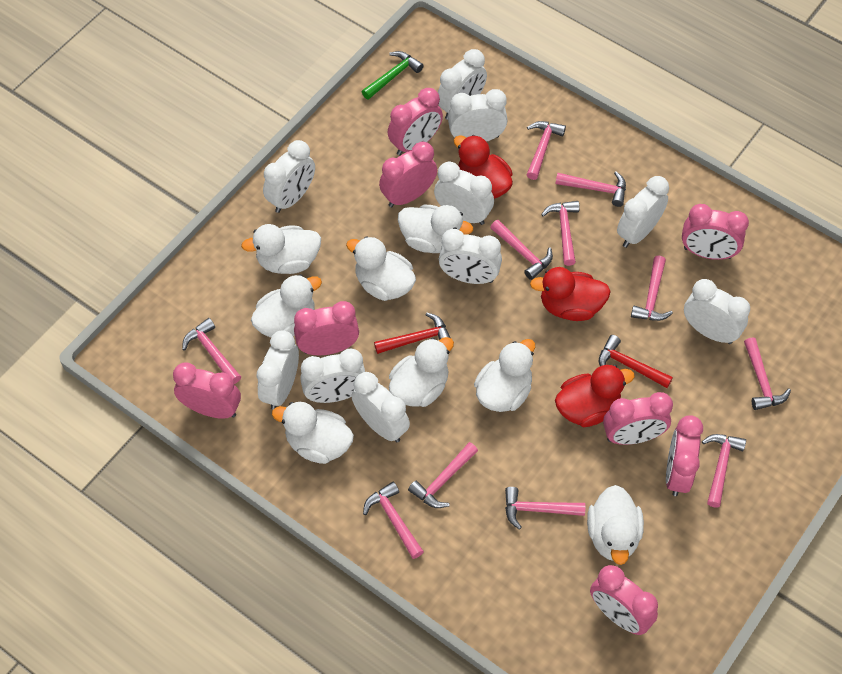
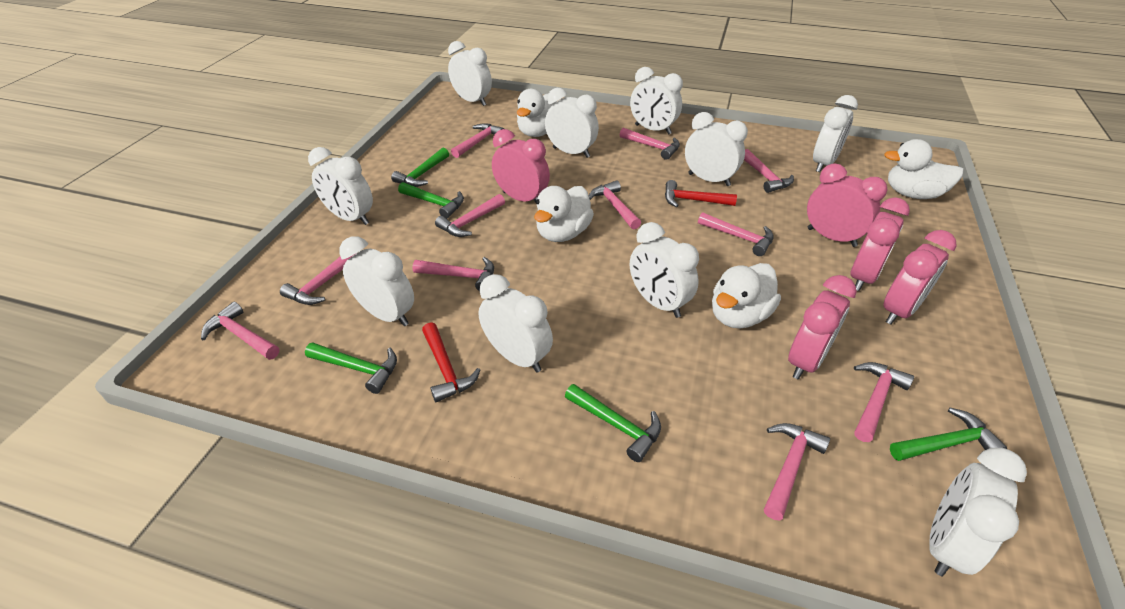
green hammer: 1 -> 5
pink clock: 8 -> 5
red duck: 3 -> 0
white duck: 8 -> 4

* [Task to carry out]: Write out every line above exactly as it is, leaving out the pictures.

* [Response area]:
green hammer: 1 -> 5
pink clock: 8 -> 5
red duck: 3 -> 0
white duck: 8 -> 4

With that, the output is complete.